Repeat the lines below exactly as written, please, from the line with "U3: PL2303 -> CH330N" to the line with "U8: HEF4017 -> 74HC4017", both lines included, and no others.

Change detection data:
==========
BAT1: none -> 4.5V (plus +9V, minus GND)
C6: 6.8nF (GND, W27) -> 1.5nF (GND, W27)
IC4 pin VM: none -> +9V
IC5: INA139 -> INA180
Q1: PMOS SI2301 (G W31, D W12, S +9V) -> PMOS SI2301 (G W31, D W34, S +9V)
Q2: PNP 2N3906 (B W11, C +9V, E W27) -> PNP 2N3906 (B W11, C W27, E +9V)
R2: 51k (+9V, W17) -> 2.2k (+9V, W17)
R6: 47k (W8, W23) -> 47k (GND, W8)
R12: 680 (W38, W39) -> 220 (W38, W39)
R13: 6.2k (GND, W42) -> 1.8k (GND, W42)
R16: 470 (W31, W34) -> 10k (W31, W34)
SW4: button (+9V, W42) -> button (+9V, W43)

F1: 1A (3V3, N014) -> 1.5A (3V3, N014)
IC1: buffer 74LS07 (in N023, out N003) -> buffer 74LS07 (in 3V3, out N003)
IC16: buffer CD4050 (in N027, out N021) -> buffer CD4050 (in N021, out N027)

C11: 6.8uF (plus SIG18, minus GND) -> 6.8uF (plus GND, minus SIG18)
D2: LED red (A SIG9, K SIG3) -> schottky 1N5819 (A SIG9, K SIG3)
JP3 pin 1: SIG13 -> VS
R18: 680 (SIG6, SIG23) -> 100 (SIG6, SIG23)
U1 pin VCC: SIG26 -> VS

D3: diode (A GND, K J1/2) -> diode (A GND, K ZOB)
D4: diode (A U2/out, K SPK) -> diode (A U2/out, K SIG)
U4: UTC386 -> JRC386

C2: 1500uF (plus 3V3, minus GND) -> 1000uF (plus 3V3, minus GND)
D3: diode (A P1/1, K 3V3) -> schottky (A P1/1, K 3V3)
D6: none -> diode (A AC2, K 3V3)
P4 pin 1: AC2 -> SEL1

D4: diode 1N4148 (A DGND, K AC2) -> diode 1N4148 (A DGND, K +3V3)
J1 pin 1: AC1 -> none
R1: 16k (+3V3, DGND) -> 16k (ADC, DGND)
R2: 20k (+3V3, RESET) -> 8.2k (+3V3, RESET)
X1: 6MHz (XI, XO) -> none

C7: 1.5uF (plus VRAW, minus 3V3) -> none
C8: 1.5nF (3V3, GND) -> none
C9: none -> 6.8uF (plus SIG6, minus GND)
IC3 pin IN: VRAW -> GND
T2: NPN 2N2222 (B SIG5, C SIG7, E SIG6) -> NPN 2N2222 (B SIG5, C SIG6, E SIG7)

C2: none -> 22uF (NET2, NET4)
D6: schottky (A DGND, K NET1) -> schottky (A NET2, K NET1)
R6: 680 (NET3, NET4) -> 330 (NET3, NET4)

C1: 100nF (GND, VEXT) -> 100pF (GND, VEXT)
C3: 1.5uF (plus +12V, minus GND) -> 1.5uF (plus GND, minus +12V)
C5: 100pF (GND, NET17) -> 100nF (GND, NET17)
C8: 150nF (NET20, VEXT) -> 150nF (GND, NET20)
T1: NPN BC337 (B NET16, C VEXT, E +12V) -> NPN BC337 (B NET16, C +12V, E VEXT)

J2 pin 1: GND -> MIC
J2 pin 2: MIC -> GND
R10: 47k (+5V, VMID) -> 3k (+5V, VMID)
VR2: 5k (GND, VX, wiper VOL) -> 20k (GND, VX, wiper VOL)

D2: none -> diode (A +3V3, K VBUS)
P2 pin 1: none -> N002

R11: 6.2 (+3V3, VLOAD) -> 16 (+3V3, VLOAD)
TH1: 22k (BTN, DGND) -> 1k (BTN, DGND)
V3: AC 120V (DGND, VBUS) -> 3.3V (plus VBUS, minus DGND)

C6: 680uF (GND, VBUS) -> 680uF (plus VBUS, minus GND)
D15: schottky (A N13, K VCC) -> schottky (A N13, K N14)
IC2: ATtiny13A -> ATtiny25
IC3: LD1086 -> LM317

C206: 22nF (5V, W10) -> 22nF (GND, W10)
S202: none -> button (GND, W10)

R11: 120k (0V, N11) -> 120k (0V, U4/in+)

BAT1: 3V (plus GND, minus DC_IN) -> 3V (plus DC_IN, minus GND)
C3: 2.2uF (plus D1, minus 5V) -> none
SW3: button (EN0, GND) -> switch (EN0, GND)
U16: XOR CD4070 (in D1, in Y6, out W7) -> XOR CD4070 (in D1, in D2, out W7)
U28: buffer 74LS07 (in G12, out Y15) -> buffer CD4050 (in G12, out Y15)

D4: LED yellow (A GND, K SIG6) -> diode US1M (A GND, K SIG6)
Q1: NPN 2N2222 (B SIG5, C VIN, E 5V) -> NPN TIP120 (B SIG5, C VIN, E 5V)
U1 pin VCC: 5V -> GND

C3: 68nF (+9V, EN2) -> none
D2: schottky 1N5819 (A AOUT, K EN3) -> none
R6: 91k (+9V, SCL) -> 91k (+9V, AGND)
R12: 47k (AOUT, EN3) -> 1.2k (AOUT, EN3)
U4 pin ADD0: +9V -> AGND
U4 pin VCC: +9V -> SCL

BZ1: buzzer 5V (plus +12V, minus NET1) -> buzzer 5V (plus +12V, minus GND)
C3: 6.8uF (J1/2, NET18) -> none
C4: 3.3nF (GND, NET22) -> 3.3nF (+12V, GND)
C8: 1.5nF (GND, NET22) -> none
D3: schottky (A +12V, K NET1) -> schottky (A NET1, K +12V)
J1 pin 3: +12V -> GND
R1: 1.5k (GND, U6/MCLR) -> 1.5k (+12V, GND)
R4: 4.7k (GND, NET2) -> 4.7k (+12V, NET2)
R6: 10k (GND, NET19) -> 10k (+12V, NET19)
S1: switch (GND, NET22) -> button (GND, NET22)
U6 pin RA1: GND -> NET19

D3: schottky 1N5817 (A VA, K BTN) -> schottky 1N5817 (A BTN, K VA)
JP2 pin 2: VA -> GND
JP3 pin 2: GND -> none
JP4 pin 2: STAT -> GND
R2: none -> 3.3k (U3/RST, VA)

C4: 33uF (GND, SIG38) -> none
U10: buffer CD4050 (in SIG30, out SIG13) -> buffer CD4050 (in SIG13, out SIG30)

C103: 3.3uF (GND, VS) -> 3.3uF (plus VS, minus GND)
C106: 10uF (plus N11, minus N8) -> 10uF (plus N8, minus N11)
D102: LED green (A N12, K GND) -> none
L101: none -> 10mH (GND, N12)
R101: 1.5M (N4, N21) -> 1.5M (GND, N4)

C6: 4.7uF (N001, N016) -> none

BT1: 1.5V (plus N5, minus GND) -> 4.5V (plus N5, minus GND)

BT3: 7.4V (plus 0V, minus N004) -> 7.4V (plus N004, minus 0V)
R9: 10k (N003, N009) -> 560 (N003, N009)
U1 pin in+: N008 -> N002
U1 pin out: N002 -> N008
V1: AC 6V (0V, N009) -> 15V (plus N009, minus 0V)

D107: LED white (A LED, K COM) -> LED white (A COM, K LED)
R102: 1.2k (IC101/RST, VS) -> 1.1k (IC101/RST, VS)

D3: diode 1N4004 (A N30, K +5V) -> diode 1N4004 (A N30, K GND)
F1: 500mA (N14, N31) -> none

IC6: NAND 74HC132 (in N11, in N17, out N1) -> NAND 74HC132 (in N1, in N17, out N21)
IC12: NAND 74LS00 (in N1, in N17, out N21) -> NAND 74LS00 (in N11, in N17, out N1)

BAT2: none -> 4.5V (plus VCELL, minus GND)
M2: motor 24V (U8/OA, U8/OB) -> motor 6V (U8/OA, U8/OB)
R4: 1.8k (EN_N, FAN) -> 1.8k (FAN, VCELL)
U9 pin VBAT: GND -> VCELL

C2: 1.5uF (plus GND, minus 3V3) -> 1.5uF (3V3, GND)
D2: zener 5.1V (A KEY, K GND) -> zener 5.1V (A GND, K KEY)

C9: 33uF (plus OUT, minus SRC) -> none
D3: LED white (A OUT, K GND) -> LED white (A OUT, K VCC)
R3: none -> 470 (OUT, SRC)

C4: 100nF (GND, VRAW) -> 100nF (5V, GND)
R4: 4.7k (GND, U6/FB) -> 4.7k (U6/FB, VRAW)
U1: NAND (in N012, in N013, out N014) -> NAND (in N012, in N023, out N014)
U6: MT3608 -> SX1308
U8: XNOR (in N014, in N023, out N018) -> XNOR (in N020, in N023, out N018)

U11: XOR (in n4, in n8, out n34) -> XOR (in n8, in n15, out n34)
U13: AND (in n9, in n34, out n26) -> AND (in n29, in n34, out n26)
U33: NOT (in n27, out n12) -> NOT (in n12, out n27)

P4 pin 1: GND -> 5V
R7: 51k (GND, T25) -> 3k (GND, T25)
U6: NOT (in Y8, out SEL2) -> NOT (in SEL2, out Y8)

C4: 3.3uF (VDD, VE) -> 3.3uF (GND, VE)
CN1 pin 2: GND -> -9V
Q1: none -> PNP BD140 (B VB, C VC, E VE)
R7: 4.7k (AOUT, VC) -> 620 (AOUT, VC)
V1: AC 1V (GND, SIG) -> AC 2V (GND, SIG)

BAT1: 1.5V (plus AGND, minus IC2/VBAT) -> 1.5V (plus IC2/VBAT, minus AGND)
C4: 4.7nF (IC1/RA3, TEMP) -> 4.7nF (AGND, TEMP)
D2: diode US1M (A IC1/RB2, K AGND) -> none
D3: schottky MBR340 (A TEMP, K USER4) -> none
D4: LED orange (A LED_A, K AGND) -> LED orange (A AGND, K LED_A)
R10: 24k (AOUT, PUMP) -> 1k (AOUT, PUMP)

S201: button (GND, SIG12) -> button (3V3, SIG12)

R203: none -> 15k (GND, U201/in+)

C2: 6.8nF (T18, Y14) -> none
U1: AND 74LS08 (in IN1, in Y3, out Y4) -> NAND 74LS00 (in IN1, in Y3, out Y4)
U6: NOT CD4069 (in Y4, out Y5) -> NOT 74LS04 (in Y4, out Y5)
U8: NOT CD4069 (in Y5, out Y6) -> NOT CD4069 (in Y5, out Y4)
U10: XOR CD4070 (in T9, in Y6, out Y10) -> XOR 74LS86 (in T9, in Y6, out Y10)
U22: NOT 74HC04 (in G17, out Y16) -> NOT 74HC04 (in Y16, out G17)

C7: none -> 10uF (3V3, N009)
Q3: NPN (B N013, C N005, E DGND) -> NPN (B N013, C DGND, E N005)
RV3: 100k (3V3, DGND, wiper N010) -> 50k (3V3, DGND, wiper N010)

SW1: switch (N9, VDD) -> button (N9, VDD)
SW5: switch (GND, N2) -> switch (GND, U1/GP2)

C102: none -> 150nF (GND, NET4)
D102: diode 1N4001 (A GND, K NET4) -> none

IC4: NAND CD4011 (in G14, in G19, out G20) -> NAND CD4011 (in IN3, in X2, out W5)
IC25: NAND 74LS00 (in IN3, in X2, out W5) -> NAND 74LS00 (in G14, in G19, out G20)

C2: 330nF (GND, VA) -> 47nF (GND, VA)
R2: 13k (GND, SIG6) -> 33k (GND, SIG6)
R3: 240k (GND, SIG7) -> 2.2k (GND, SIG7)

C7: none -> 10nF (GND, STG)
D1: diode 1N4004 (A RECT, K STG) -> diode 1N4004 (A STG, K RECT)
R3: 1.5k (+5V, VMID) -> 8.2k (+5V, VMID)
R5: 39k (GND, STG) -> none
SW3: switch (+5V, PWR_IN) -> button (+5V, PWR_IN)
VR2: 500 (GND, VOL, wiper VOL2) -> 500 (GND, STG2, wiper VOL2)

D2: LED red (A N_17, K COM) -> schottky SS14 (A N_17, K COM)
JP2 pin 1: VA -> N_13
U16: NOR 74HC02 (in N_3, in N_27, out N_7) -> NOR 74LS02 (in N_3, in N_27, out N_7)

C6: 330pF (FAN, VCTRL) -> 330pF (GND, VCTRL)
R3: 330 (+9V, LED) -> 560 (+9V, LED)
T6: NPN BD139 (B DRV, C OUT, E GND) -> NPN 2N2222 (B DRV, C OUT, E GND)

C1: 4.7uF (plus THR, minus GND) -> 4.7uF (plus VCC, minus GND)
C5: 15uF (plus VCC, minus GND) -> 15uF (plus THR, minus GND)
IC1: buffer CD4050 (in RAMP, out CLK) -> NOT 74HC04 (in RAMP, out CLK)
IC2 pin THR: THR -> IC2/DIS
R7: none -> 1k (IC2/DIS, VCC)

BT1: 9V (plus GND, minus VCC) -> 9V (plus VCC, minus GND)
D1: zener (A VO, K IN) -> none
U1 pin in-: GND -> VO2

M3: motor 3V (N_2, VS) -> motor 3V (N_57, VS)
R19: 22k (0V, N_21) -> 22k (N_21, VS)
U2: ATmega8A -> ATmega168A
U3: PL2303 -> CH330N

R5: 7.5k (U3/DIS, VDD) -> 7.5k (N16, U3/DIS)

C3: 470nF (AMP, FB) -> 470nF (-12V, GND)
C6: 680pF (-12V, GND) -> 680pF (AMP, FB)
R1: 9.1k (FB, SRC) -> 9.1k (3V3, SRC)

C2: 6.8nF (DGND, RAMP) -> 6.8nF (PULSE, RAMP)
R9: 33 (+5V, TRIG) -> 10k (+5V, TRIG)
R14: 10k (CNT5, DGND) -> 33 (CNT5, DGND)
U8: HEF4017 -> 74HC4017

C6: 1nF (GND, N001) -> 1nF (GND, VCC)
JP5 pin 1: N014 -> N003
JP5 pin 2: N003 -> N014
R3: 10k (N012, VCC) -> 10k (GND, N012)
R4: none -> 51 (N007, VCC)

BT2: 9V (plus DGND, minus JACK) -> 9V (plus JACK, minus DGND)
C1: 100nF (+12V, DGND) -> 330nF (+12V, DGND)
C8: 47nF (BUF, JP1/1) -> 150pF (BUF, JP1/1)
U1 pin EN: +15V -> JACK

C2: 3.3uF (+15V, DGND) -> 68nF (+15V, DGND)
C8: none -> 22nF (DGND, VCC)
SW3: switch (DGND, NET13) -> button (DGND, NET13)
==========
* **Answer below**
U3: PL2303 -> CH330N

R5: 7.5k (U3/DIS, VDD) -> 7.5k (N16, U3/DIS)

C3: 470nF (AMP, FB) -> 470nF (-12V, GND)
C6: 680pF (-12V, GND) -> 680pF (AMP, FB)
R1: 9.1k (FB, SRC) -> 9.1k (3V3, SRC)

C2: 6.8nF (DGND, RAMP) -> 6.8nF (PULSE, RAMP)
R9: 33 (+5V, TRIG) -> 10k (+5V, TRIG)
R14: 10k (CNT5, DGND) -> 33 (CNT5, DGND)
U8: HEF4017 -> 74HC4017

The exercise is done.